Task prompt :: Keeping pictures out of the copy, restate each record word for word.
Provided information Start Marker
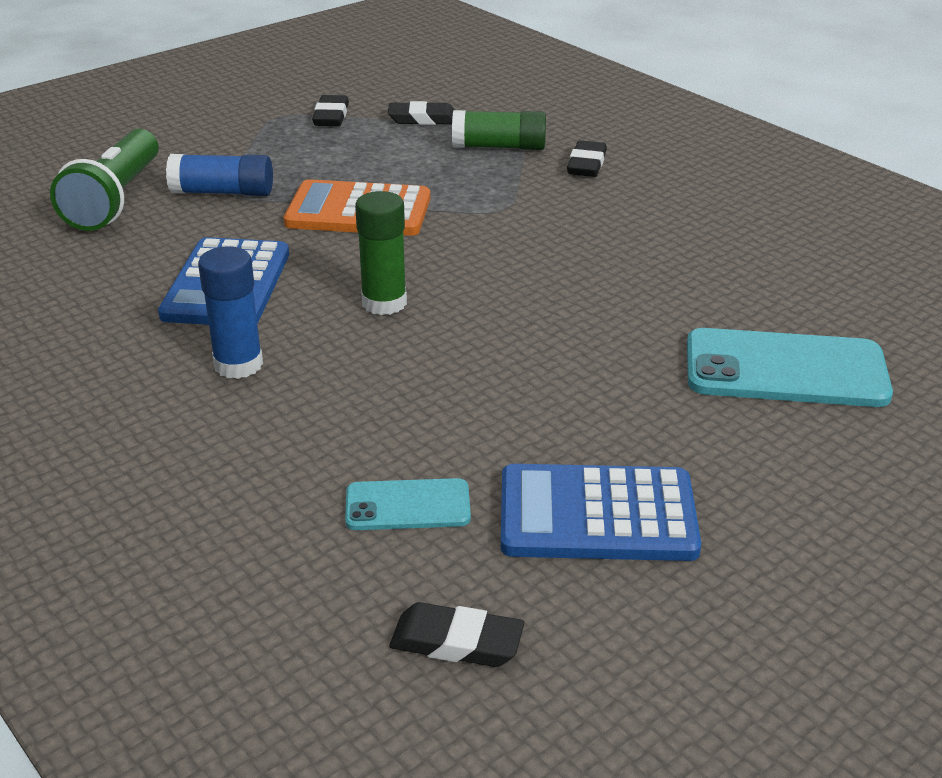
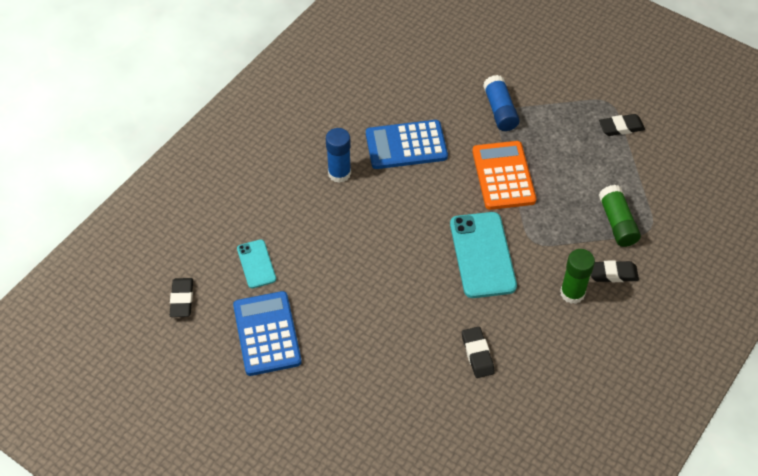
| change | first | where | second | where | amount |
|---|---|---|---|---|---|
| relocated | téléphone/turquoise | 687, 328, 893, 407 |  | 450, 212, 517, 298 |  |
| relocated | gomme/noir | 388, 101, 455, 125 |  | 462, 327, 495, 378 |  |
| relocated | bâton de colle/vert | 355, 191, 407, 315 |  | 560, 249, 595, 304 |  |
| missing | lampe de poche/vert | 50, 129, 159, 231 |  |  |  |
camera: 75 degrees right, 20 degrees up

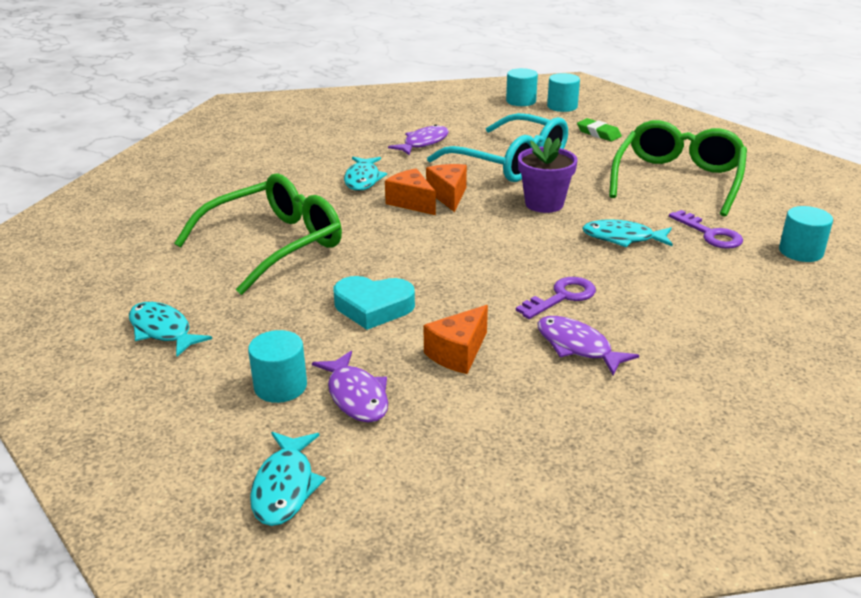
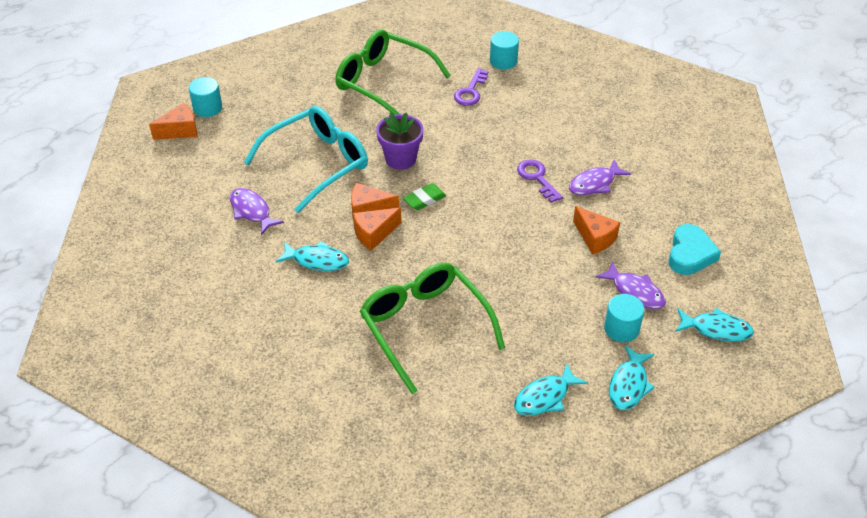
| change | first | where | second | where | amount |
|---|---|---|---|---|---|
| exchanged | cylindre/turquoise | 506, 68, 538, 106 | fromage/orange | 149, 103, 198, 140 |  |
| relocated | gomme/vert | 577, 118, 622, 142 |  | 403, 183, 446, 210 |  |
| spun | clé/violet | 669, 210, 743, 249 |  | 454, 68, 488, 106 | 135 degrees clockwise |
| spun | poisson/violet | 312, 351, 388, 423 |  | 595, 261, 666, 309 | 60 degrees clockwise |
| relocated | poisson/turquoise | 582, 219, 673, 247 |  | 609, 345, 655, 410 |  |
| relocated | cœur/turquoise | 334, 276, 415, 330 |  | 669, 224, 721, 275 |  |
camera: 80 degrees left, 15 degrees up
Provided information End Marker
Written response ::
| change | first | where | second | where | amount |
|---|---|---|---|---|---|
| relocated | téléphone/turquoise | 687, 328, 893, 407 |  | 450, 212, 517, 298 |  |
| relocated | gomme/noir | 388, 101, 455, 125 |  | 462, 327, 495, 378 |  |
| relocated | bâton de colle/vert | 355, 191, 407, 315 |  | 560, 249, 595, 304 |  |
| missing | lampe de poche/vert | 50, 129, 159, 231 |  |  |  |
camera: 75 degrees right, 20 degrees up

| change | first | where | second | where | amount |
|---|---|---|---|---|---|
| exchanged | cylindre/turquoise | 506, 68, 538, 106 | fromage/orange | 149, 103, 198, 140 |  |
| relocated | gomme/vert | 577, 118, 622, 142 |  | 403, 183, 446, 210 |  |
| spun | clé/violet | 669, 210, 743, 249 |  | 454, 68, 488, 106 | 135 degrees clockwise |
| spun | poisson/violet | 312, 351, 388, 423 |  | 595, 261, 666, 309 | 60 degrees clockwise |
| relocated | poisson/turquoise | 582, 219, 673, 247 |  | 609, 345, 655, 410 |  |
| relocated | cœur/turquoise | 334, 276, 415, 330 |  | 669, 224, 721, 275 |  |
camera: 80 degrees left, 15 degrees up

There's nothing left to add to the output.